Exercise data:

------------------------------------------------------------

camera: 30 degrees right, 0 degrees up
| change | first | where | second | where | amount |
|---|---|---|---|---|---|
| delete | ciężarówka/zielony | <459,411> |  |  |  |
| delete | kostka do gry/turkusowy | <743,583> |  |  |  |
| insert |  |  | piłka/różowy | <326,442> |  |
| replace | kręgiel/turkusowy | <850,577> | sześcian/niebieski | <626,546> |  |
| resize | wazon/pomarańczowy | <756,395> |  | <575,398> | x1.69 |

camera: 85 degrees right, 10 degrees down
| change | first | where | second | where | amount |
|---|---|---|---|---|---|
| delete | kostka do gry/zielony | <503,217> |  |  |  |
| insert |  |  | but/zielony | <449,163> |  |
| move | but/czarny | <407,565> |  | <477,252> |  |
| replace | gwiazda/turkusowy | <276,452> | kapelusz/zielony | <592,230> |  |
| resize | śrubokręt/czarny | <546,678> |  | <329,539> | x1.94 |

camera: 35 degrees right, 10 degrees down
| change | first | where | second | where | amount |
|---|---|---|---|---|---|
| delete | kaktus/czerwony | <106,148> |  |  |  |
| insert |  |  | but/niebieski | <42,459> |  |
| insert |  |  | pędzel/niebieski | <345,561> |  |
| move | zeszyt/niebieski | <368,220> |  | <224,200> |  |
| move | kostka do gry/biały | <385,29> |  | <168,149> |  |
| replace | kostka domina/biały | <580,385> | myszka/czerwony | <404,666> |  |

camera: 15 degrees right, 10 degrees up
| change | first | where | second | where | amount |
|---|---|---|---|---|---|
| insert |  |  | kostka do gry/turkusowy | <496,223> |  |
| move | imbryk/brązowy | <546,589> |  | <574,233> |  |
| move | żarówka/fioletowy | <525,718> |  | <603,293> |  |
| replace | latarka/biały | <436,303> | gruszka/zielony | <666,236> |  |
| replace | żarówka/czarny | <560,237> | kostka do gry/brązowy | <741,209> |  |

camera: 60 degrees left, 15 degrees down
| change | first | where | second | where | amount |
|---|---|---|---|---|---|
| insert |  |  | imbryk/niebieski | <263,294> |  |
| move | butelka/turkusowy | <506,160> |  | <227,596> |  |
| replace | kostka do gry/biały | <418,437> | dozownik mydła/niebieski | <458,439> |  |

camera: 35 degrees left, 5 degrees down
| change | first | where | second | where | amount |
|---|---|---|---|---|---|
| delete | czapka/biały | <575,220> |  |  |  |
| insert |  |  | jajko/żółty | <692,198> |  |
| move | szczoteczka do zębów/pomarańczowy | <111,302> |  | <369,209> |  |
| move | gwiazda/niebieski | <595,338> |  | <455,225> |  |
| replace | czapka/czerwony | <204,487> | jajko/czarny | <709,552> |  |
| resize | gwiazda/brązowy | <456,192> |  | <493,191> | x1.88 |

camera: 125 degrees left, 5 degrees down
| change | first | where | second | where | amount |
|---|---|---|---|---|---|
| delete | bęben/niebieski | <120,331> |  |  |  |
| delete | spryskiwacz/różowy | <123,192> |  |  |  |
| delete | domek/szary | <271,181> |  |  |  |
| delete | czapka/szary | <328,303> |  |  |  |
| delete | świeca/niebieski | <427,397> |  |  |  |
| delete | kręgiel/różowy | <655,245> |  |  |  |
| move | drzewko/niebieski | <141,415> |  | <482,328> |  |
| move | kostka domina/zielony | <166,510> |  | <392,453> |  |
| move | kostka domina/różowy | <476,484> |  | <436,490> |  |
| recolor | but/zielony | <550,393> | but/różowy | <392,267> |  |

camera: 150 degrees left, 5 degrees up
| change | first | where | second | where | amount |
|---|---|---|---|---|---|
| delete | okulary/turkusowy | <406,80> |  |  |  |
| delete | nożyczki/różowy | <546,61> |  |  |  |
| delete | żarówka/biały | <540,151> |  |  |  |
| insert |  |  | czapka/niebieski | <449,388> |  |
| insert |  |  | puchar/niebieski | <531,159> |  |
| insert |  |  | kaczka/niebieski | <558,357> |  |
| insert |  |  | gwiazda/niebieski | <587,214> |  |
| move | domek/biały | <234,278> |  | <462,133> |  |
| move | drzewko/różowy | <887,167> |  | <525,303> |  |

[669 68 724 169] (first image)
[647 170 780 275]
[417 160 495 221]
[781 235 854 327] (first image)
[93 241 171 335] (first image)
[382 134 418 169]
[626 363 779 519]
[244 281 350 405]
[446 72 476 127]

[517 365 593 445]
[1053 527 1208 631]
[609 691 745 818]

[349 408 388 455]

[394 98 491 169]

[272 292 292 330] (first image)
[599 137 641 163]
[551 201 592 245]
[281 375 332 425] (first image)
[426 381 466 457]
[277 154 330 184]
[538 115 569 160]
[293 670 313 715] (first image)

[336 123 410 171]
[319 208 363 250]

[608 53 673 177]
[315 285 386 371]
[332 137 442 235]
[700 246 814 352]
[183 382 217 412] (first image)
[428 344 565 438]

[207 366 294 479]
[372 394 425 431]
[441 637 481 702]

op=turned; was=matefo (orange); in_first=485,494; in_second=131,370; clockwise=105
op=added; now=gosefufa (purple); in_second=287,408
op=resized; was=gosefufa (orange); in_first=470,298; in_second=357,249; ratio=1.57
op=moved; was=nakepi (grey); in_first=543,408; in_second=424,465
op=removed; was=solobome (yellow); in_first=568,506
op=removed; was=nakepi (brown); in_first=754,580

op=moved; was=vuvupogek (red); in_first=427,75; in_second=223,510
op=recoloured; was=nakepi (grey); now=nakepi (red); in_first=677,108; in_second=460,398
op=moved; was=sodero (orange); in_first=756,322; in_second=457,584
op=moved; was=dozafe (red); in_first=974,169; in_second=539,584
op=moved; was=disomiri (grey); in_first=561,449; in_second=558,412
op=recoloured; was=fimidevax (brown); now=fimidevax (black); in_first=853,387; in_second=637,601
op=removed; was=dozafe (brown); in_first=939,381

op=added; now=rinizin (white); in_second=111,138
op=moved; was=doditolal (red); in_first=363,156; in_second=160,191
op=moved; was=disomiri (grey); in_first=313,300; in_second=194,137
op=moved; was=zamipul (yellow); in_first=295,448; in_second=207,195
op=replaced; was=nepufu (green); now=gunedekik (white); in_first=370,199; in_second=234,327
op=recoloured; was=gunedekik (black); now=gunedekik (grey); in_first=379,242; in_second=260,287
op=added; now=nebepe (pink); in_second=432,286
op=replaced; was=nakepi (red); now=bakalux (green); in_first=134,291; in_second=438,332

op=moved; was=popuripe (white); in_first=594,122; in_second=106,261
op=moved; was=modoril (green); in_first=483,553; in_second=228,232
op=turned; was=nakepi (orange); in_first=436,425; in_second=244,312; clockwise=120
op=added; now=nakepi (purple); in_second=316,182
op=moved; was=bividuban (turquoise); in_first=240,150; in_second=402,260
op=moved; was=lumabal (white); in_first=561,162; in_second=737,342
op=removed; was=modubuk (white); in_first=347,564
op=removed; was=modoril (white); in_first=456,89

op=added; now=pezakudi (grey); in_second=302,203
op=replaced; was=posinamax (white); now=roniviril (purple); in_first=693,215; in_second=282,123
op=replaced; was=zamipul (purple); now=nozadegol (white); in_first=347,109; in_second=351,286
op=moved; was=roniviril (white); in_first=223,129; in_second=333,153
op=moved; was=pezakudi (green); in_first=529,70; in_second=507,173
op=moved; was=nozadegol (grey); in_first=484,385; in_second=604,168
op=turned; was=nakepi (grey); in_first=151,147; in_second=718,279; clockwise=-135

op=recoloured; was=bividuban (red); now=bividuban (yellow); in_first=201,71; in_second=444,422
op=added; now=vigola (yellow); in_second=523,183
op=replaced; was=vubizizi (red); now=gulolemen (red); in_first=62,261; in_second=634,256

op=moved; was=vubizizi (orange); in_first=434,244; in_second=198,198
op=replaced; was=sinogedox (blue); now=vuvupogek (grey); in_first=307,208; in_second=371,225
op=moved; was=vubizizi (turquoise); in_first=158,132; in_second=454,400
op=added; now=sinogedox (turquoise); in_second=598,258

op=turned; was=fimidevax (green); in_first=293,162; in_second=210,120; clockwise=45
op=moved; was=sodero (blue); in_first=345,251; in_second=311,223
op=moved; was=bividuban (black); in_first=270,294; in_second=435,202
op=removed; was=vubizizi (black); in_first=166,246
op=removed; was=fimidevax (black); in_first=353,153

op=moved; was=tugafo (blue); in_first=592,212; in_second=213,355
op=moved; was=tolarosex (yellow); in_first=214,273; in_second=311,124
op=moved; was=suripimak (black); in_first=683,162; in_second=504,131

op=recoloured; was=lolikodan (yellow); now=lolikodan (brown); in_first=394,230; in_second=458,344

------------------------------------------------------------

Print, without alteration, only the lines above between the one holding "[781 235 854 327] (first image)" and the one holding "op=removed; was=solobome (yellow);", inclusive.

Result of this exercise:
[781 235 854 327] (first image)
[93 241 171 335] (first image)
[382 134 418 169]
[626 363 779 519]
[244 281 350 405]
[446 72 476 127]

[517 365 593 445]
[1053 527 1208 631]
[609 691 745 818]

[349 408 388 455]

[394 98 491 169]

[272 292 292 330] (first image)
[599 137 641 163]
[551 201 592 245]
[281 375 332 425] (first image)
[426 381 466 457]
[277 154 330 184]
[538 115 569 160]
[293 670 313 715] (first image)

[336 123 410 171]
[319 208 363 250]

[608 53 673 177]
[315 285 386 371]
[332 137 442 235]
[700 246 814 352]
[183 382 217 412] (first image)
[428 344 565 438]

[207 366 294 479]
[372 394 425 431]
[441 637 481 702]

op=turned; was=matefo (orange); in_first=485,494; in_second=131,370; clockwise=105
op=added; now=gosefufa (purple); in_second=287,408
op=resized; was=gosefufa (orange); in_first=470,298; in_second=357,249; ratio=1.57
op=moved; was=nakepi (grey); in_first=543,408; in_second=424,465
op=removed; was=solobome (yellow); in_first=568,506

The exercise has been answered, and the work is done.